• _WHAT IS NEEDED_
Find the lines below in which the string "camera" occurs. Copy each one.
——
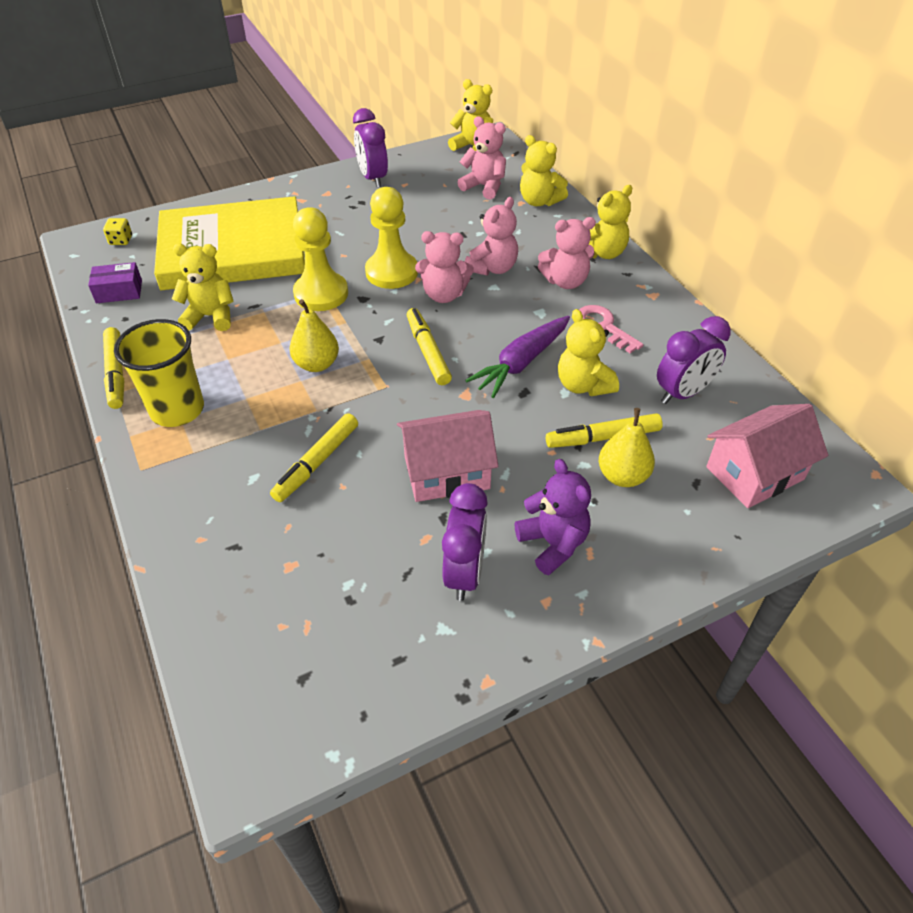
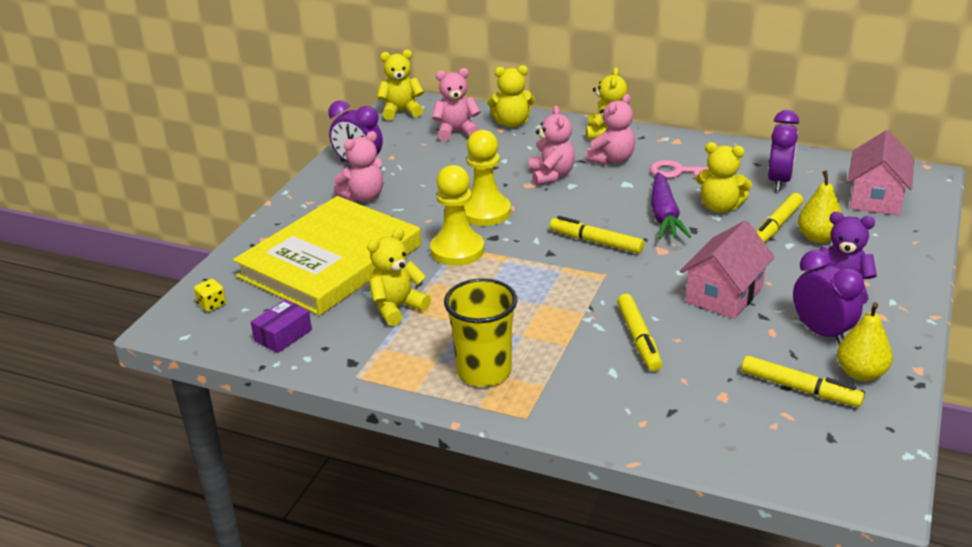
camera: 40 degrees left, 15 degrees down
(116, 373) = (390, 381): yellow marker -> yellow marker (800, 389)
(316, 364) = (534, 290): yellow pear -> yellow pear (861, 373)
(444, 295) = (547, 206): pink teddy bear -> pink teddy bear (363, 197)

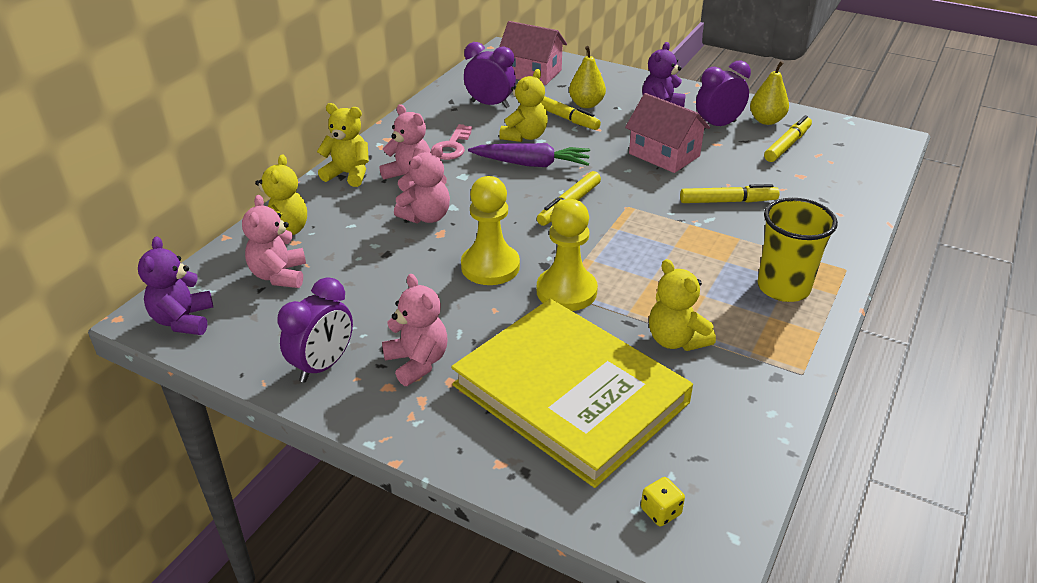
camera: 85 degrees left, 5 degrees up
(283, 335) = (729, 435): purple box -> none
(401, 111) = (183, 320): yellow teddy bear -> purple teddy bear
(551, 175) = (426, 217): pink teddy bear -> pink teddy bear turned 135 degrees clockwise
——
• _RESPONSE TO THE EXERCISE_
camera: 40 degrees left, 15 degrees down
camera: 85 degrees left, 5 degrees up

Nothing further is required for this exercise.